### [EXERCISE]
Your task is to retype every entry exactly, omitting nothing.

+++++

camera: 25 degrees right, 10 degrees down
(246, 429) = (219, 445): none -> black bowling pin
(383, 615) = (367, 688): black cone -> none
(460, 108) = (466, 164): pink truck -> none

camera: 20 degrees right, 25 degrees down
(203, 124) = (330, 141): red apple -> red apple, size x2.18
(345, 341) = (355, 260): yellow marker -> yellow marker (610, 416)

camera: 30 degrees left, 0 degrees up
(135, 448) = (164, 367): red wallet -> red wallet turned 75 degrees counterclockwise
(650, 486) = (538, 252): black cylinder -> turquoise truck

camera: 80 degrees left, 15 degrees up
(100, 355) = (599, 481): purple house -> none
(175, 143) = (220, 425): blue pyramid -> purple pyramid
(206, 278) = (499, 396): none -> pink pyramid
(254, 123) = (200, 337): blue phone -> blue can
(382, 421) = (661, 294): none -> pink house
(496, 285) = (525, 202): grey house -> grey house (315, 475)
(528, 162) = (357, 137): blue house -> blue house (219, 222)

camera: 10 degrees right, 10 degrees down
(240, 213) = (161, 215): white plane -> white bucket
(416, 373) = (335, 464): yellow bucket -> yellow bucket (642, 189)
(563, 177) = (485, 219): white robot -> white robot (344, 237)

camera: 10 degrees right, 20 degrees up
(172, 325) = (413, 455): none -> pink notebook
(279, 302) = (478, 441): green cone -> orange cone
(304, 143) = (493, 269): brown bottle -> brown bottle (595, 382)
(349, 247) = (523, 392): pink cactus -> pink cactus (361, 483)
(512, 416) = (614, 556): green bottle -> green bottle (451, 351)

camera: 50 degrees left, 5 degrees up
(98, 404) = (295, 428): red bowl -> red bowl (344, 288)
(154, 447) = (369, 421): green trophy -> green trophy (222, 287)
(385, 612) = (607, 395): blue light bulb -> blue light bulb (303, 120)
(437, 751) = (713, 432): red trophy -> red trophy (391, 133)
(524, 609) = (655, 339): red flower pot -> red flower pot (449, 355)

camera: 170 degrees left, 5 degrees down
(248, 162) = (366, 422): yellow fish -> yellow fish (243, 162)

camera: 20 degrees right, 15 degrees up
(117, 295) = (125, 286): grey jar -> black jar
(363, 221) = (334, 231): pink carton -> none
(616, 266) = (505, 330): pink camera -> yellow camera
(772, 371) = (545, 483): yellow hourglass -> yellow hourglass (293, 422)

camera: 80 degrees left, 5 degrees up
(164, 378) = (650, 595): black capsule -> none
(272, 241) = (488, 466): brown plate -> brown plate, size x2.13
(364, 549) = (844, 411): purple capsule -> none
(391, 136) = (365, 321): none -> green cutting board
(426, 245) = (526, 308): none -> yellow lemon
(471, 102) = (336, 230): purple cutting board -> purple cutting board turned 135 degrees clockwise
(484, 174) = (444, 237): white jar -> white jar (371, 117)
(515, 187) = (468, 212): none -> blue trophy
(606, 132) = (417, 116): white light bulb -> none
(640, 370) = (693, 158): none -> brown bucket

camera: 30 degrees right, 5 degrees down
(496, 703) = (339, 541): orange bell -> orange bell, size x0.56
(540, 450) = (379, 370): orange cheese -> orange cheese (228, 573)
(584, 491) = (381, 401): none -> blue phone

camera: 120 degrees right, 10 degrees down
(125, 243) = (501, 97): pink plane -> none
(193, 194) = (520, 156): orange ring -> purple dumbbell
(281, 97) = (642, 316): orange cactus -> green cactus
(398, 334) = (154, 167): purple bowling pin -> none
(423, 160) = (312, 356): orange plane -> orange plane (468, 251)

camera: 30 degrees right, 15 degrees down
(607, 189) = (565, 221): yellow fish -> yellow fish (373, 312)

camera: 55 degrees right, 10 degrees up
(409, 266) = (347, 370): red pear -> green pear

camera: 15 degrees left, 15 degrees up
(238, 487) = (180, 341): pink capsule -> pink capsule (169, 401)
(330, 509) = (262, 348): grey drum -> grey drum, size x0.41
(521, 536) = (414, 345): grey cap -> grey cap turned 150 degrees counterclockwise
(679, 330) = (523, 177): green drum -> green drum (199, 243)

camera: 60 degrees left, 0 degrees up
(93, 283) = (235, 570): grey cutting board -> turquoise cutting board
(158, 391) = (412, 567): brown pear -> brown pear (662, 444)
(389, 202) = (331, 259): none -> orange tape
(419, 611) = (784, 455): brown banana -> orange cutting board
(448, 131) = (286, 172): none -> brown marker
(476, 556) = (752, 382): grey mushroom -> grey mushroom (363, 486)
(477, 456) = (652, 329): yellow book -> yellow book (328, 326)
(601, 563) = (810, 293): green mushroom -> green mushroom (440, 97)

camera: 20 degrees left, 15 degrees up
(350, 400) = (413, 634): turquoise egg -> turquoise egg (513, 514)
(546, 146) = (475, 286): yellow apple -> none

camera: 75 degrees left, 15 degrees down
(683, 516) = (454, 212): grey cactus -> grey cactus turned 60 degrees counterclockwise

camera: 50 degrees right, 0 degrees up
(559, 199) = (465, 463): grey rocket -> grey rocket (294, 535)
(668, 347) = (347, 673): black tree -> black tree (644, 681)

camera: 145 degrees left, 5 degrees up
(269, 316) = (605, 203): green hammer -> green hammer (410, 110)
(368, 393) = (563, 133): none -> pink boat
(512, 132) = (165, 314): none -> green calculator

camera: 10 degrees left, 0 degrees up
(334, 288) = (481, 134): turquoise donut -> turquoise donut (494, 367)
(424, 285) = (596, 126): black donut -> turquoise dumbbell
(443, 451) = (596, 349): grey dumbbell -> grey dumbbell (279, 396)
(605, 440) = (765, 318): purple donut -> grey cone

+++++

### [EXERCISE RESPONSE]
camera: 25 degrees right, 10 degrees down
(246, 429) = (219, 445): none -> black bowling pin
(383, 615) = (367, 688): black cone -> none
(460, 108) = (466, 164): pink truck -> none

camera: 20 degrees right, 25 degrees down
(203, 124) = (330, 141): red apple -> red apple, size x2.18
(345, 341) = (355, 260): yellow marker -> yellow marker (610, 416)

camera: 30 degrees left, 0 degrees up
(135, 448) = (164, 367): red wallet -> red wallet turned 75 degrees counterclockwise
(650, 486) = (538, 252): black cylinder -> turquoise truck

camera: 80 degrees left, 15 degrees up
(100, 355) = (599, 481): purple house -> none
(175, 143) = (220, 425): blue pyramid -> purple pyramid
(206, 278) = (499, 396): none -> pink pyramid
(254, 123) = (200, 337): blue phone -> blue can
(382, 421) = (661, 294): none -> pink house
(496, 285) = (525, 202): grey house -> grey house (315, 475)
(528, 162) = (357, 137): blue house -> blue house (219, 222)

camera: 10 degrees right, 10 degrees down
(240, 213) = (161, 215): white plane -> white bucket
(416, 373) = (335, 464): yellow bucket -> yellow bucket (642, 189)
(563, 177) = (485, 219): white robot -> white robot (344, 237)

camera: 10 degrees right, 20 degrees up
(172, 325) = (413, 455): none -> pink notebook
(279, 302) = (478, 441): green cone -> orange cone
(304, 143) = (493, 269): brown bottle -> brown bottle (595, 382)
(349, 247) = (523, 392): pink cactus -> pink cactus (361, 483)
(512, 416) = (614, 556): green bottle -> green bottle (451, 351)

camera: 50 degrees left, 5 degrees up
(98, 404) = (295, 428): red bowl -> red bowl (344, 288)
(154, 447) = (369, 421): green trophy -> green trophy (222, 287)
(385, 612) = (607, 395): blue light bulb -> blue light bulb (303, 120)
(437, 751) = (713, 432): red trophy -> red trophy (391, 133)
(524, 609) = (655, 339): red flower pot -> red flower pot (449, 355)

camera: 170 degrees left, 5 degrees down
(248, 162) = (366, 422): yellow fish -> yellow fish (243, 162)

camera: 20 degrees right, 15 degrees up
(117, 295) = (125, 286): grey jar -> black jar
(363, 221) = (334, 231): pink carton -> none
(616, 266) = (505, 330): pink camera -> yellow camera
(772, 371) = (545, 483): yellow hourglass -> yellow hourglass (293, 422)

camera: 80 degrees left, 5 degrees up
(164, 378) = (650, 595): black capsule -> none
(272, 241) = (488, 466): brown plate -> brown plate, size x2.13
(364, 549) = (844, 411): purple capsule -> none
(391, 136) = (365, 321): none -> green cutting board
(426, 245) = (526, 308): none -> yellow lemon
(471, 102) = (336, 230): purple cutting board -> purple cutting board turned 135 degrees clockwise
(484, 174) = (444, 237): white jar -> white jar (371, 117)
(515, 187) = (468, 212): none -> blue trophy
(606, 132) = (417, 116): white light bulb -> none
(640, 370) = (693, 158): none -> brown bucket

camera: 30 degrees right, 5 degrees down
(496, 703) = (339, 541): orange bell -> orange bell, size x0.56
(540, 450) = (379, 370): orange cheese -> orange cheese (228, 573)
(584, 491) = (381, 401): none -> blue phone

camera: 120 degrees right, 10 degrees down
(125, 243) = (501, 97): pink plane -> none
(193, 194) = (520, 156): orange ring -> purple dumbbell
(281, 97) = (642, 316): orange cactus -> green cactus
(398, 334) = (154, 167): purple bowling pin -> none
(423, 160) = (312, 356): orange plane -> orange plane (468, 251)

camera: 30 degrees right, 15 degrees down
(607, 189) = (565, 221): yellow fish -> yellow fish (373, 312)

camera: 55 degrees right, 10 degrees up
(409, 266) = (347, 370): red pear -> green pear

camera: 15 degrees left, 15 degrees up
(238, 487) = (180, 341): pink capsule -> pink capsule (169, 401)
(330, 509) = (262, 348): grey drum -> grey drum, size x0.41
(521, 536) = (414, 345): grey cap -> grey cap turned 150 degrees counterclockwise
(679, 330) = (523, 177): green drum -> green drum (199, 243)

camera: 60 degrees left, 0 degrees up
(93, 283) = (235, 570): grey cutting board -> turquoise cutting board
(158, 391) = (412, 567): brown pear -> brown pear (662, 444)
(389, 202) = (331, 259): none -> orange tape
(419, 611) = (784, 455): brown banana -> orange cutting board
(448, 131) = (286, 172): none -> brown marker
(476, 556) = (752, 382): grey mushroom -> grey mushroom (363, 486)
(477, 456) = (652, 329): yellow book -> yellow book (328, 326)
(601, 563) = (810, 293): green mushroom -> green mushroom (440, 97)

camera: 20 degrees left, 15 degrees up
(350, 400) = (413, 634): turquoise egg -> turquoise egg (513, 514)
(546, 146) = (475, 286): yellow apple -> none

camera: 75 degrees left, 15 degrees down
(683, 516) = (454, 212): grey cactus -> grey cactus turned 60 degrees counterclockwise

camera: 50 degrees right, 0 degrees up
(559, 199) = (465, 463): grey rocket -> grey rocket (294, 535)
(668, 347) = (347, 673): black tree -> black tree (644, 681)

camera: 145 degrees left, 5 degrees up
(269, 316) = (605, 203): green hammer -> green hammer (410, 110)
(368, 393) = (563, 133): none -> pink boat
(512, 132) = (165, 314): none -> green calculator

camera: 10 degrees left, 0 degrees up
(334, 288) = (481, 134): turquoise donut -> turquoise donut (494, 367)
(424, 285) = (596, 126): black donut -> turquoise dumbbell
(443, 451) = (596, 349): grey dumbbell -> grey dumbbell (279, 396)
(605, 440) = (765, 318): purple donut -> grey cone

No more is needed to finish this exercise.